Directions for this task:
Repeat the data in full. Every line must match.

▬▬▬▬▬▬

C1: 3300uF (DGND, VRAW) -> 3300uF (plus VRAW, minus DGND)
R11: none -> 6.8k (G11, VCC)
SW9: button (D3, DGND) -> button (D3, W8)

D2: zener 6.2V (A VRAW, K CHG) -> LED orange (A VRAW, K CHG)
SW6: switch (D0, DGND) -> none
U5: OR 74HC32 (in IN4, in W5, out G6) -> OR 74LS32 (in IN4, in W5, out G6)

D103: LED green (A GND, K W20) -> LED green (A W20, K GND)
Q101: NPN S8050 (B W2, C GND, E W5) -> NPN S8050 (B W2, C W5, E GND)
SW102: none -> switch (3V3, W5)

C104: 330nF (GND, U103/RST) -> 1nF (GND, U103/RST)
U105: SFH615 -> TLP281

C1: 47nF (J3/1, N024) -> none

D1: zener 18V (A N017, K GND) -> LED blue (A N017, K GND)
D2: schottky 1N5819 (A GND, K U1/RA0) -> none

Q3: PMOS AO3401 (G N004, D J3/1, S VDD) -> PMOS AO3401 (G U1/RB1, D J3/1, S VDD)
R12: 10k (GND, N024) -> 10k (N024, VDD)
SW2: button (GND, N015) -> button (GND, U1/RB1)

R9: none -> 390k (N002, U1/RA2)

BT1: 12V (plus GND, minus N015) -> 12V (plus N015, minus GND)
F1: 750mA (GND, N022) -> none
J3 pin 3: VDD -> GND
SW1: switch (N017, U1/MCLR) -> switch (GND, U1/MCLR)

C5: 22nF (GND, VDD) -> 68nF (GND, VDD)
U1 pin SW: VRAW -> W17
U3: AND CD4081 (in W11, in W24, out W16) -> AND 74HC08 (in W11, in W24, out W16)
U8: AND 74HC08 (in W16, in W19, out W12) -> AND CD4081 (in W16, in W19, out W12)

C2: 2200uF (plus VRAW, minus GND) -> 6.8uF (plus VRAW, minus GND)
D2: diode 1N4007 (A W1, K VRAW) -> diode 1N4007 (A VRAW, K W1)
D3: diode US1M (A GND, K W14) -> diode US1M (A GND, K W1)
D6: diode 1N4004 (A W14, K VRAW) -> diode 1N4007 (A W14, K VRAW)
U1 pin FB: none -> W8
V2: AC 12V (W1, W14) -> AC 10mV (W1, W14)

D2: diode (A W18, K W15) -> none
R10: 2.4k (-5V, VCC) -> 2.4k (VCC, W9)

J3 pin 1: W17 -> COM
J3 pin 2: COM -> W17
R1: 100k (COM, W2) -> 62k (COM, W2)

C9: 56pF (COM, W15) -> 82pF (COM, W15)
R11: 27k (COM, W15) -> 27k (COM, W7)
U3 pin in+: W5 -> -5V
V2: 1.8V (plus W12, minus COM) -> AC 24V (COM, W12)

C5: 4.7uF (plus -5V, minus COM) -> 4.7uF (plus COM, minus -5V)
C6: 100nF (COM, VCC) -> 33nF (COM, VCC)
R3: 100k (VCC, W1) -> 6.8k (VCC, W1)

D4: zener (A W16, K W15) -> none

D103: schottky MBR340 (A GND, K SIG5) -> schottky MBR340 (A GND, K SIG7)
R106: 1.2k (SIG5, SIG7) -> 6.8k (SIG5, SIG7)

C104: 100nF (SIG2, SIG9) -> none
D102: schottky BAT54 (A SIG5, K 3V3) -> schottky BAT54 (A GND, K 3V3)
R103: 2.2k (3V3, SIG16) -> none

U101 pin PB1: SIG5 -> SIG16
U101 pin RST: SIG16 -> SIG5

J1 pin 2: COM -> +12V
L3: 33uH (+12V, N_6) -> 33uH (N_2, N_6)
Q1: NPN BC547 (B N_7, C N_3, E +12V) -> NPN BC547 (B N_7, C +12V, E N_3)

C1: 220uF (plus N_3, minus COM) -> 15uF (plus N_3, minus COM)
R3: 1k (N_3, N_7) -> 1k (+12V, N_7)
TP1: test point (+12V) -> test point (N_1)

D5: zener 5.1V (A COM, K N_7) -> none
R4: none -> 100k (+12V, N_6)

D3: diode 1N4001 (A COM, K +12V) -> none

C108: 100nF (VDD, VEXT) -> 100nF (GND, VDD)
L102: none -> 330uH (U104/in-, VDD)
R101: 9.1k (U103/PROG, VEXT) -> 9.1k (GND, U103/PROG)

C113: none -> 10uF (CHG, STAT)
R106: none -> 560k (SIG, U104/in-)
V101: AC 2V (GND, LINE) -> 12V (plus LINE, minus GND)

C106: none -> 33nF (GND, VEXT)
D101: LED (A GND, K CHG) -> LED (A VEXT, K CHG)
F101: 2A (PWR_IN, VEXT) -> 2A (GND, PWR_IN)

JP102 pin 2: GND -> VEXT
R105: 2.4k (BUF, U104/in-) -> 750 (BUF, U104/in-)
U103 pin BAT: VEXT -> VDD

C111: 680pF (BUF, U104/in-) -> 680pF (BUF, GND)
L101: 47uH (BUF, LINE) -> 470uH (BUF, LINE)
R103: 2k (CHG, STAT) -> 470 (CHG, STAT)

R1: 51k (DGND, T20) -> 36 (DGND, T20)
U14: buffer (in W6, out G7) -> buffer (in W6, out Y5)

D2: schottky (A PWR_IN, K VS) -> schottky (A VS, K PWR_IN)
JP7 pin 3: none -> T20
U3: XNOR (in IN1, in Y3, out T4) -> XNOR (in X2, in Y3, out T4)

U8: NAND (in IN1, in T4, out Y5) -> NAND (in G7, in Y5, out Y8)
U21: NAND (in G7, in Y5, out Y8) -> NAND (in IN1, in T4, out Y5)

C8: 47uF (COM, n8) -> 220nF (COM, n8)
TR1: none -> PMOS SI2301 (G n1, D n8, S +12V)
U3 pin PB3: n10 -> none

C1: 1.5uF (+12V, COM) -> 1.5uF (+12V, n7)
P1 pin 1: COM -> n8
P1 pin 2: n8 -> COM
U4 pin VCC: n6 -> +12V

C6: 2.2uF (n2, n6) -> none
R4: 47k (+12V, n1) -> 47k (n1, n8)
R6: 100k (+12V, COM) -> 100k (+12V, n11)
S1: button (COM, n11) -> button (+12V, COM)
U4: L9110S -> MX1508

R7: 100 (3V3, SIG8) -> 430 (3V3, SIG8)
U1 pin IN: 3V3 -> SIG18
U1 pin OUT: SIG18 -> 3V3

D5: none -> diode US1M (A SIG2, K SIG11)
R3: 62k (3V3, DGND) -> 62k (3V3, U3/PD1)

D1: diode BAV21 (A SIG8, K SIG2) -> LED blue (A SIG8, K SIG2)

▬▬▬▬▬▬

Exercise output:
C1: 3300uF (DGND, VRAW) -> 3300uF (plus VRAW, minus DGND)
R11: none -> 6.8k (G11, VCC)
SW9: button (D3, DGND) -> button (D3, W8)

D2: zener 6.2V (A VRAW, K CHG) -> LED orange (A VRAW, K CHG)
SW6: switch (D0, DGND) -> none
U5: OR 74HC32 (in IN4, in W5, out G6) -> OR 74LS32 (in IN4, in W5, out G6)

D103: LED green (A GND, K W20) -> LED green (A W20, K GND)
Q101: NPN S8050 (B W2, C GND, E W5) -> NPN S8050 (B W2, C W5, E GND)
SW102: none -> switch (3V3, W5)

C104: 330nF (GND, U103/RST) -> 1nF (GND, U103/RST)
U105: SFH615 -> TLP281

C1: 47nF (J3/1, N024) -> none

D1: zener 18V (A N017, K GND) -> LED blue (A N017, K GND)
D2: schottky 1N5819 (A GND, K U1/RA0) -> none

Q3: PMOS AO3401 (G N004, D J3/1, S VDD) -> PMOS AO3401 (G U1/RB1, D J3/1, S VDD)
R12: 10k (GND, N024) -> 10k (N024, VDD)
SW2: button (GND, N015) -> button (GND, U1/RB1)

R9: none -> 390k (N002, U1/RA2)

BT1: 12V (plus GND, minus N015) -> 12V (plus N015, minus GND)
F1: 750mA (GND, N022) -> none
J3 pin 3: VDD -> GND
SW1: switch (N017, U1/MCLR) -> switch (GND, U1/MCLR)

C5: 22nF (GND, VDD) -> 68nF (GND, VDD)
U1 pin SW: VRAW -> W17
U3: AND CD4081 (in W11, in W24, out W16) -> AND 74HC08 (in W11, in W24, out W16)
U8: AND 74HC08 (in W16, in W19, out W12) -> AND CD4081 (in W16, in W19, out W12)

C2: 2200uF (plus VRAW, minus GND) -> 6.8uF (plus VRAW, minus GND)
D2: diode 1N4007 (A W1, K VRAW) -> diode 1N4007 (A VRAW, K W1)
D3: diode US1M (A GND, K W14) -> diode US1M (A GND, K W1)
D6: diode 1N4004 (A W14, K VRAW) -> diode 1N4007 (A W14, K VRAW)
U1 pin FB: none -> W8
V2: AC 12V (W1, W14) -> AC 10mV (W1, W14)

D2: diode (A W18, K W15) -> none
R10: 2.4k (-5V, VCC) -> 2.4k (VCC, W9)

J3 pin 1: W17 -> COM
J3 pin 2: COM -> W17
R1: 100k (COM, W2) -> 62k (COM, W2)

C9: 56pF (COM, W15) -> 82pF (COM, W15)
R11: 27k (COM, W15) -> 27k (COM, W7)
U3 pin in+: W5 -> -5V
V2: 1.8V (plus W12, minus COM) -> AC 24V (COM, W12)

C5: 4.7uF (plus -5V, minus COM) -> 4.7uF (plus COM, minus -5V)
C6: 100nF (COM, VCC) -> 33nF (COM, VCC)
R3: 100k (VCC, W1) -> 6.8k (VCC, W1)

D4: zener (A W16, K W15) -> none

D103: schottky MBR340 (A GND, K SIG5) -> schottky MBR340 (A GND, K SIG7)
R106: 1.2k (SIG5, SIG7) -> 6.8k (SIG5, SIG7)

C104: 100nF (SIG2, SIG9) -> none
D102: schottky BAT54 (A SIG5, K 3V3) -> schottky BAT54 (A GND, K 3V3)
R103: 2.2k (3V3, SIG16) -> none

U101 pin PB1: SIG5 -> SIG16
U101 pin RST: SIG16 -> SIG5

J1 pin 2: COM -> +12V
L3: 33uH (+12V, N_6) -> 33uH (N_2, N_6)
Q1: NPN BC547 (B N_7, C N_3, E +12V) -> NPN BC547 (B N_7, C +12V, E N_3)

C1: 220uF (plus N_3, minus COM) -> 15uF (plus N_3, minus COM)
R3: 1k (N_3, N_7) -> 1k (+12V, N_7)
TP1: test point (+12V) -> test point (N_1)

D5: zener 5.1V (A COM, K N_7) -> none
R4: none -> 100k (+12V, N_6)

D3: diode 1N4001 (A COM, K +12V) -> none

C108: 100nF (VDD, VEXT) -> 100nF (GND, VDD)
L102: none -> 330uH (U104/in-, VDD)
R101: 9.1k (U103/PROG, VEXT) -> 9.1k (GND, U103/PROG)

C113: none -> 10uF (CHG, STAT)
R106: none -> 560k (SIG, U104/in-)
V101: AC 2V (GND, LINE) -> 12V (plus LINE, minus GND)

C106: none -> 33nF (GND, VEXT)
D101: LED (A GND, K CHG) -> LED (A VEXT, K CHG)
F101: 2A (PWR_IN, VEXT) -> 2A (GND, PWR_IN)

JP102 pin 2: GND -> VEXT
R105: 2.4k (BUF, U104/in-) -> 750 (BUF, U104/in-)
U103 pin BAT: VEXT -> VDD

C111: 680pF (BUF, U104/in-) -> 680pF (BUF, GND)
L101: 47uH (BUF, LINE) -> 470uH (BUF, LINE)
R103: 2k (CHG, STAT) -> 470 (CHG, STAT)

R1: 51k (DGND, T20) -> 36 (DGND, T20)
U14: buffer (in W6, out G7) -> buffer (in W6, out Y5)

D2: schottky (A PWR_IN, K VS) -> schottky (A VS, K PWR_IN)
JP7 pin 3: none -> T20
U3: XNOR (in IN1, in Y3, out T4) -> XNOR (in X2, in Y3, out T4)

U8: NAND (in IN1, in T4, out Y5) -> NAND (in G7, in Y5, out Y8)
U21: NAND (in G7, in Y5, out Y8) -> NAND (in IN1, in T4, out Y5)

C8: 47uF (COM, n8) -> 220nF (COM, n8)
TR1: none -> PMOS SI2301 (G n1, D n8, S +12V)
U3 pin PB3: n10 -> none

C1: 1.5uF (+12V, COM) -> 1.5uF (+12V, n7)
P1 pin 1: COM -> n8
P1 pin 2: n8 -> COM
U4 pin VCC: n6 -> +12V

C6: 2.2uF (n2, n6) -> none
R4: 47k (+12V, n1) -> 47k (n1, n8)
R6: 100k (+12V, COM) -> 100k (+12V, n11)
S1: button (COM, n11) -> button (+12V, COM)
U4: L9110S -> MX1508

R7: 100 (3V3, SIG8) -> 430 (3V3, SIG8)
U1 pin IN: 3V3 -> SIG18
U1 pin OUT: SIG18 -> 3V3

D5: none -> diode US1M (A SIG2, K SIG11)
R3: 62k (3V3, DGND) -> 62k (3V3, U3/PD1)

D1: diode BAV21 (A SIG8, K SIG2) -> LED blue (A SIG8, K SIG2)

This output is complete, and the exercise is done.